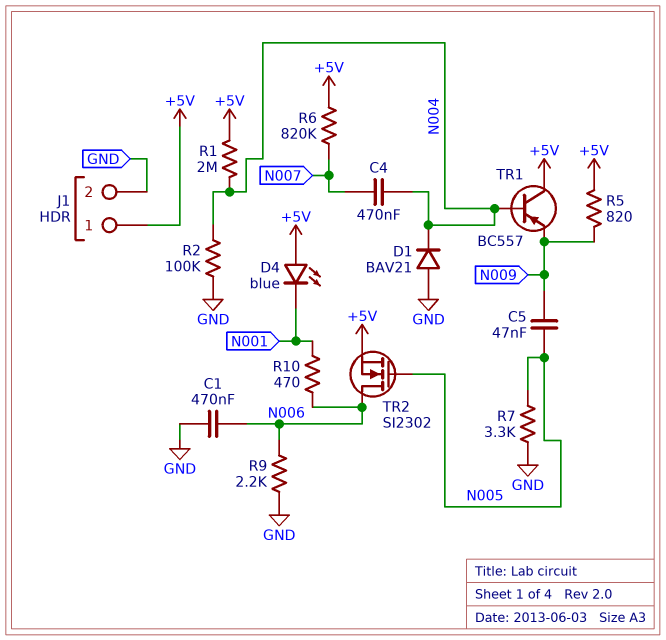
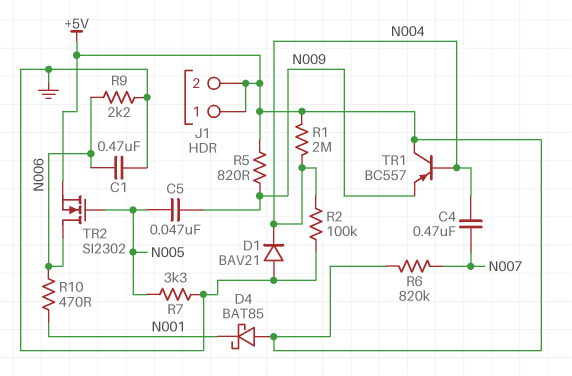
D4: LED blue (A +5V, K N001) -> schottky BAT85 (A +5V, K N001)
J1 pin 2: GND -> +5V

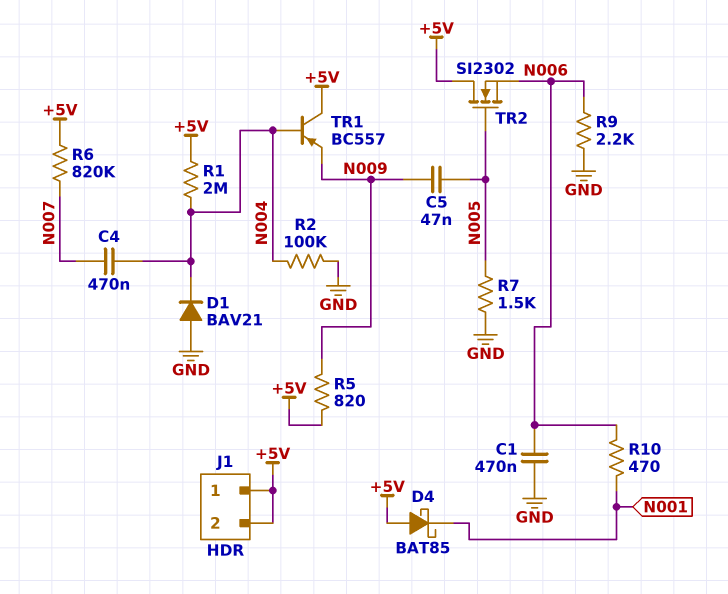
R7: 3.3k (GND, N005) -> 1.5k (GND, N005)
TR2: NMOS SI2302 (G N005, D N006, S +5V) -> NMOS SI2302 (G N005, D +5V, S N006)

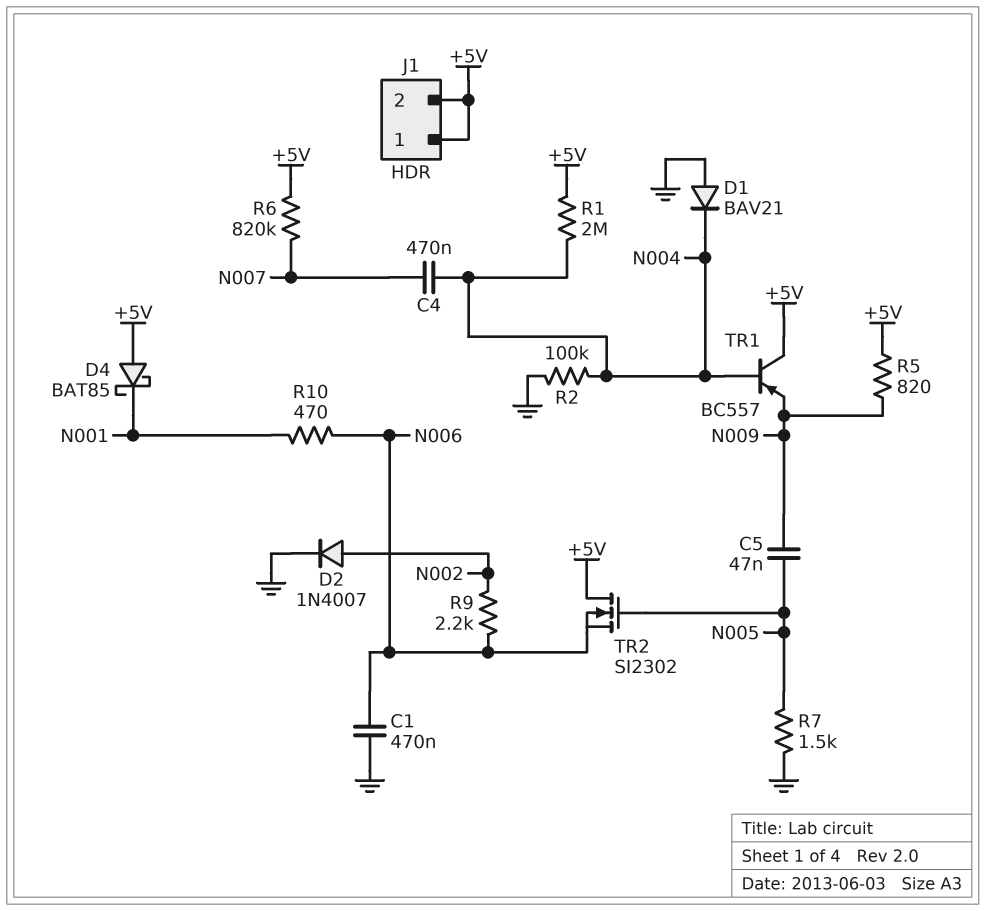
D2: none -> diode 1N4007 (A N002, K GND)
R9: 2.2k (GND, N006) -> 2.2k (N002, N006)

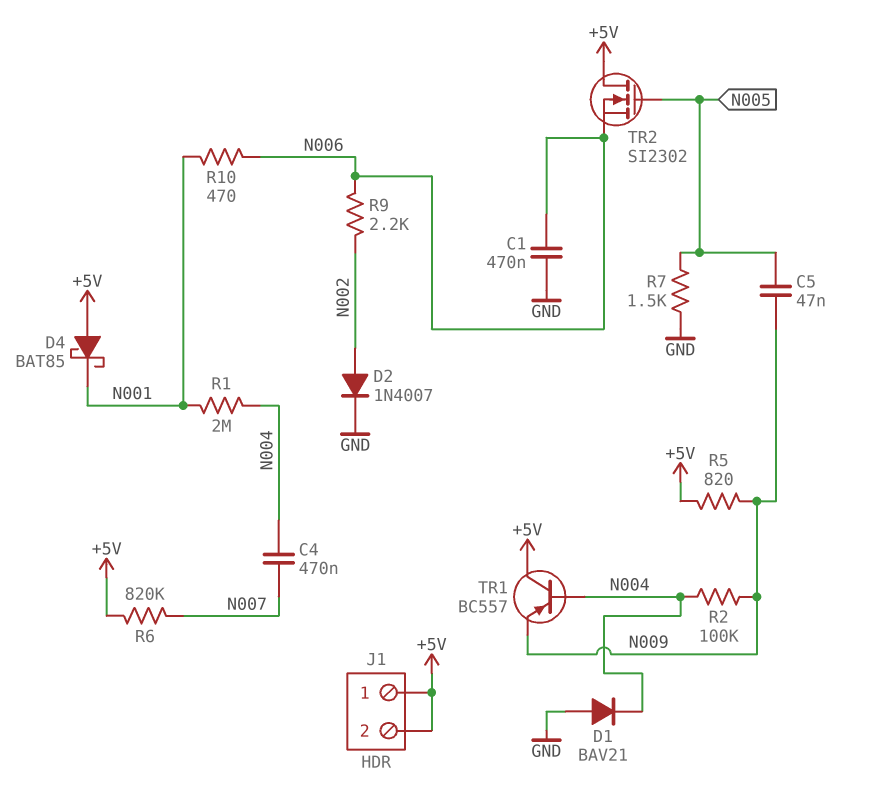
R1: 2M (+5V, N004) -> 2M (N001, N004)
R2: 100k (GND, N004) -> 100k (N004, N009)

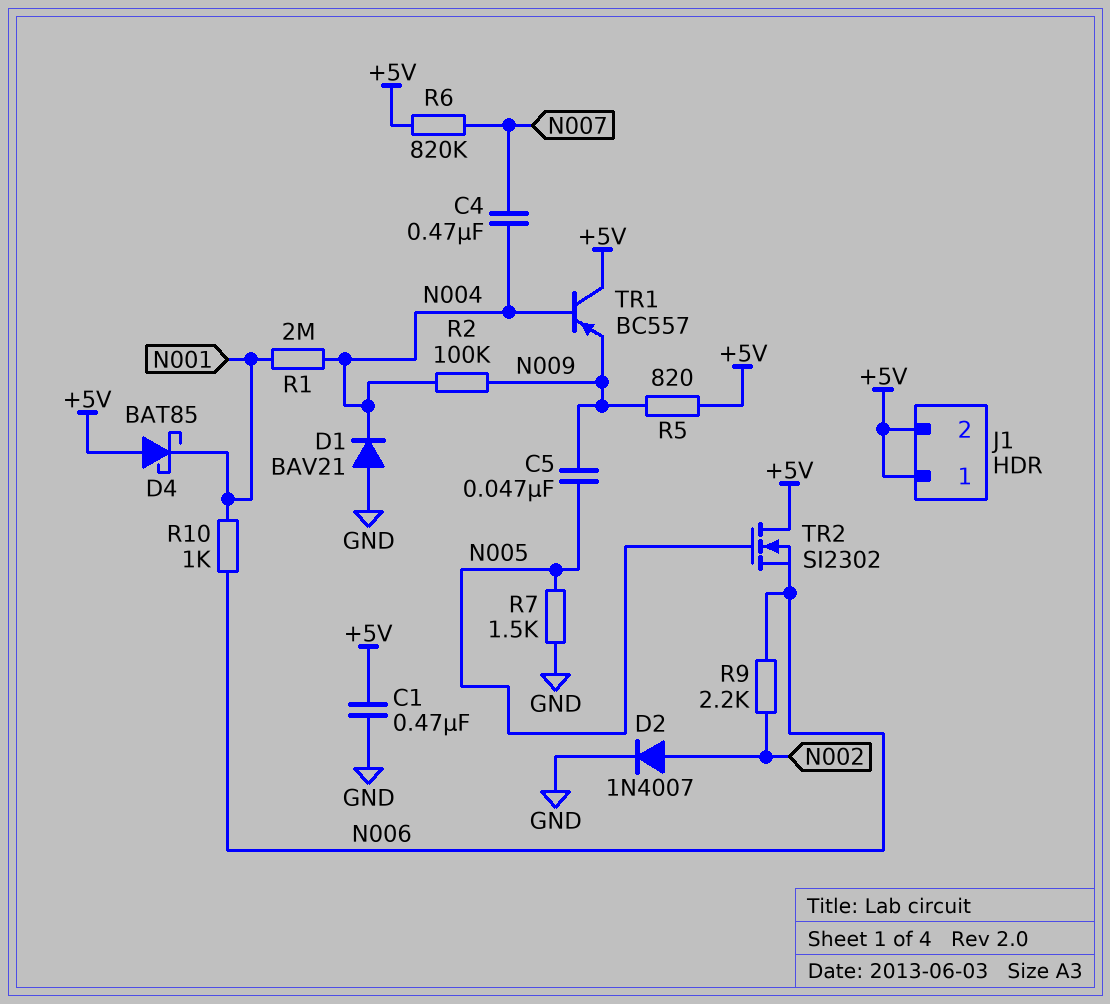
C1: 470nF (GND, N006) -> 470nF (+5V, GND)
R10: 470 (N001, N006) -> 1k (N001, N006)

▸ **TO DO**
Word for word, set down the lines from the line with "R9: 2.2k (GND, N006) -> 2.2k (N002, N006)" through the last line of the entries, and nothing else; the pictures stay out.

▸ **EXERCISE OUTPUT**
R9: 2.2k (GND, N006) -> 2.2k (N002, N006)

R1: 2M (+5V, N004) -> 2M (N001, N004)
R2: 100k (GND, N004) -> 100k (N004, N009)

C1: 470nF (GND, N006) -> 470nF (+5V, GND)
R10: 470 (N001, N006) -> 1k (N001, N006)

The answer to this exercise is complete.